RECORDS SHOWN: Begin
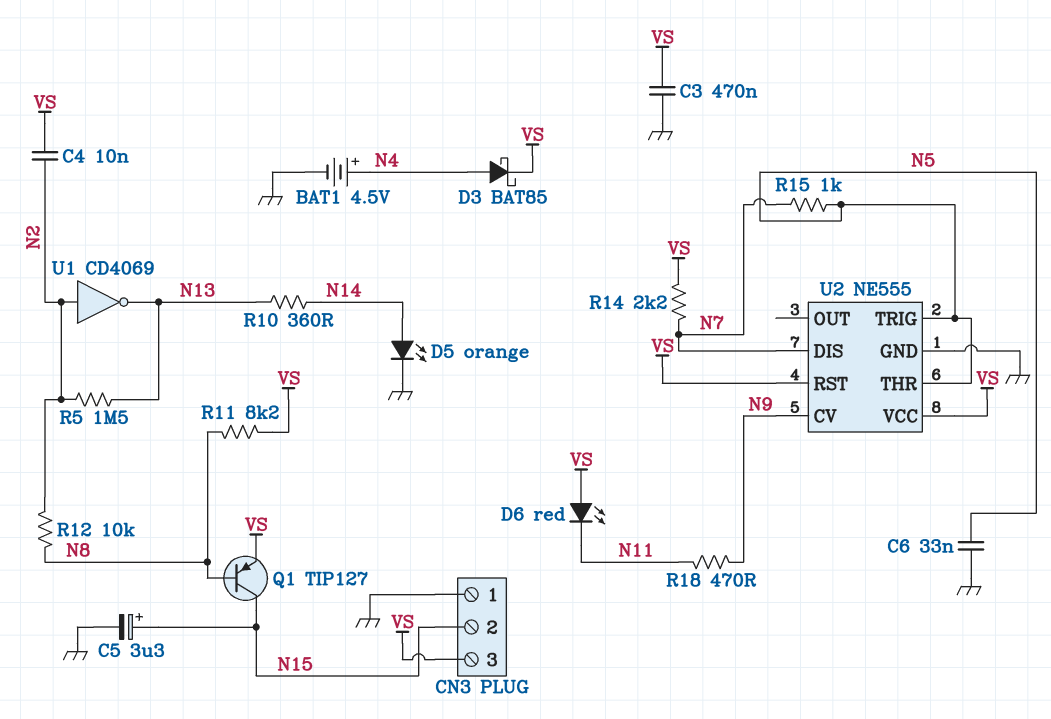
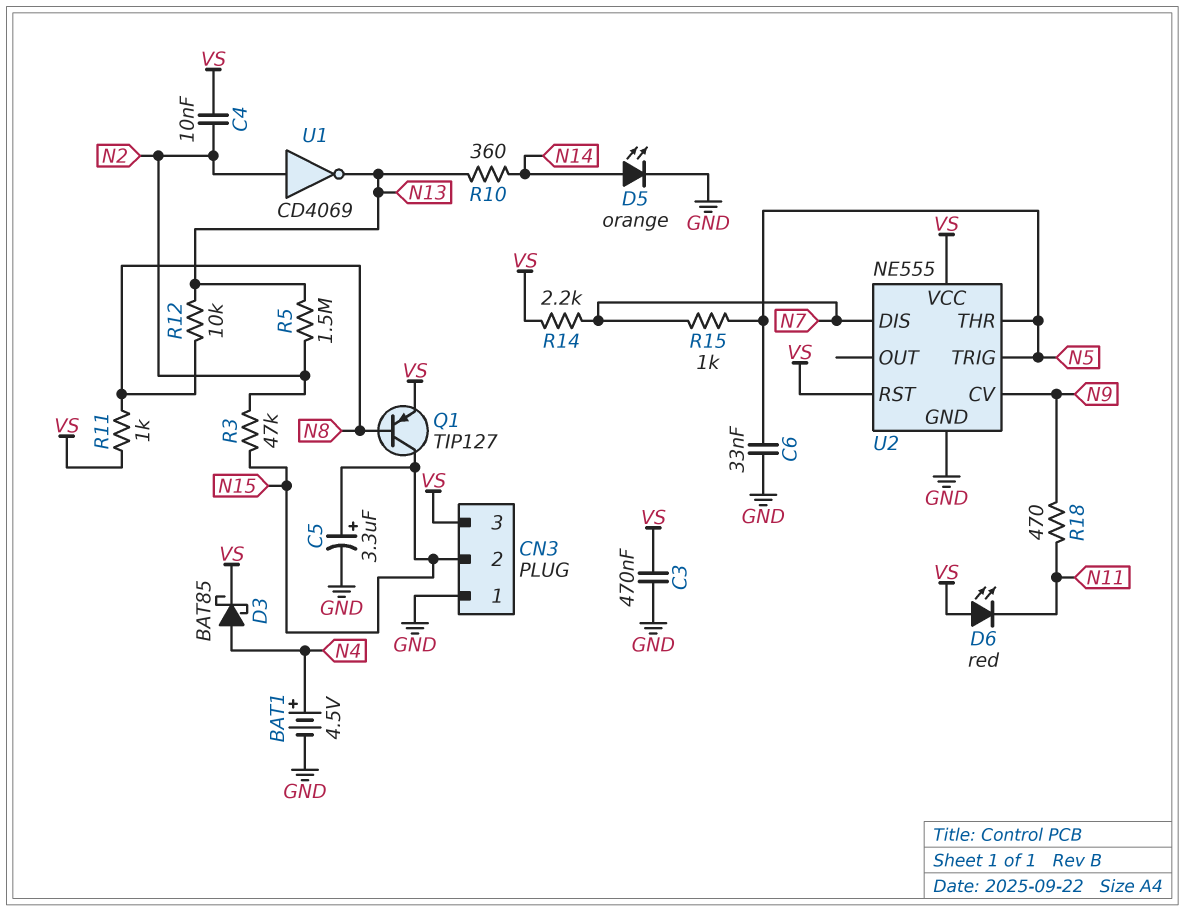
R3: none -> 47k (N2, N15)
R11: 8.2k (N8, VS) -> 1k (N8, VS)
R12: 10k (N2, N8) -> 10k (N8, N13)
RECORDS SHOWN: End
RECORDS SHOWN: Begin
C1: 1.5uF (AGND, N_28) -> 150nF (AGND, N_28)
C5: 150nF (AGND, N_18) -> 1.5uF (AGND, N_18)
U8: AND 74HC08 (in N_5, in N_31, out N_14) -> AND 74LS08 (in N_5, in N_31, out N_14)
RECORDS SHOWN: End
RECORDS SHOWN: Begin
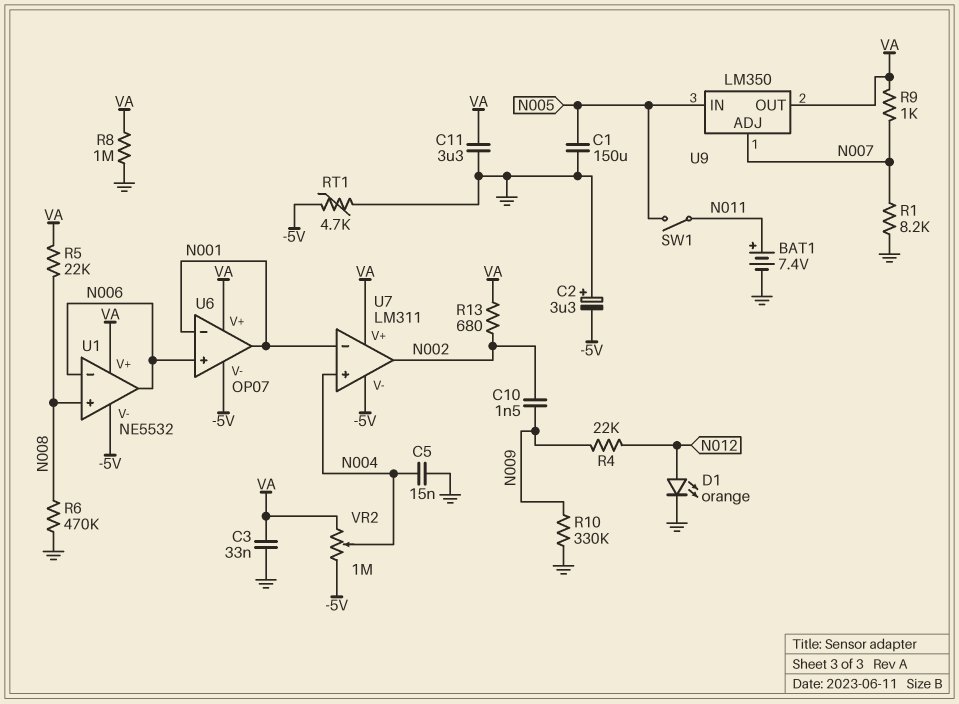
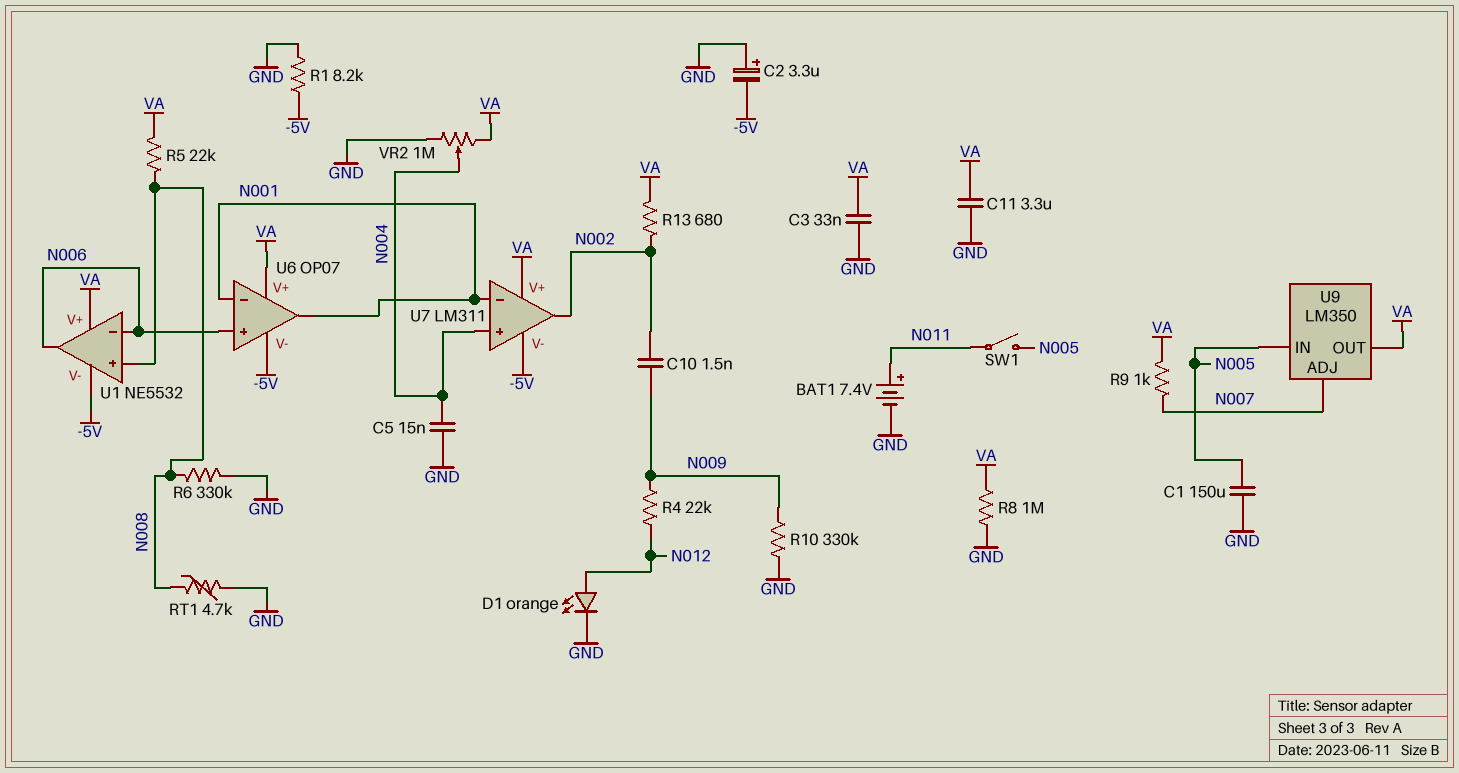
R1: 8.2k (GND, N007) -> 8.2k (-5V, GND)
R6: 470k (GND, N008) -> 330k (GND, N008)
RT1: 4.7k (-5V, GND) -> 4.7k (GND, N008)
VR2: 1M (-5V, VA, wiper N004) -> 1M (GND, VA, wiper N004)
RECORDS SHOWN: End
WORK ITEM:
The lines above, starting at the one with "RT1: 4.7k (-5V, GND) -> 4.7k (GND, N008)" and ending at the one with "VR2: 1M (-5V, VA, wiper", are the only ones to return, exactly as written.

RESPONSE BELOW:
RT1: 4.7k (-5V, GND) -> 4.7k (GND, N008)
VR2: 1M (-5V, VA, wiper N004) -> 1M (GND, VA, wiper N004)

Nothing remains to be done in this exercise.